## Exercise aim:
Retype each line of the material exactly, please, skipping any picture in it.

## Record set:

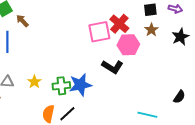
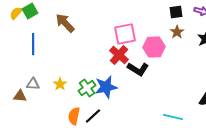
brown arrow: (22, 21) -> (65, 23), moved, size x1.5
red cross: (119, 24) -> (119, 55), moved
green cross: (61, 86) -> (87, 88), turned -30

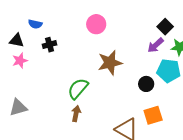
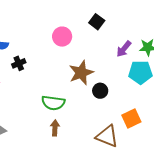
black square: (165, 27) -> (97, 22), moved
black circle: (146, 84) -> (100, 91), moved
green semicircle: (78, 89) -> (53, 103), turned -115

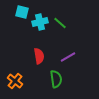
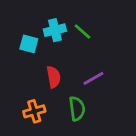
cyan square: (22, 12) -> (29, 44), moved
orange cross: (15, 81) -> (34, 111), moved, turned 35

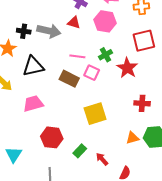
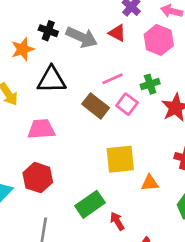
pink line: (77, 56) -> (113, 79), turned -42
red hexagon: (52, 137) -> (38, 178), moved
orange triangle: (133, 138) -> (150, 183), moved
green rectangle: (80, 151) -> (90, 204), size x1.5

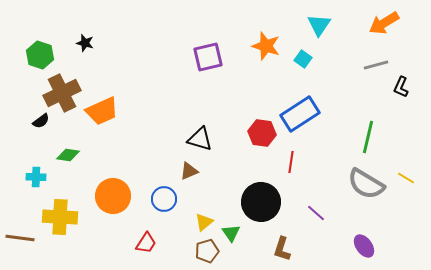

## Exercise response:
brown arrow: (22, 21) -> (65, 23), moved, size x1.5
red cross: (119, 24) -> (119, 55), moved
green cross: (61, 86) -> (87, 88), turned -30

black square: (165, 27) -> (97, 22), moved
black circle: (146, 84) -> (100, 91), moved
green semicircle: (78, 89) -> (53, 103), turned -115

cyan square: (22, 12) -> (29, 44), moved
orange cross: (15, 81) -> (34, 111), moved, turned 35

pink line: (77, 56) -> (113, 79), turned -42
red hexagon: (52, 137) -> (38, 178), moved
orange triangle: (133, 138) -> (150, 183), moved
green rectangle: (80, 151) -> (90, 204), size x1.5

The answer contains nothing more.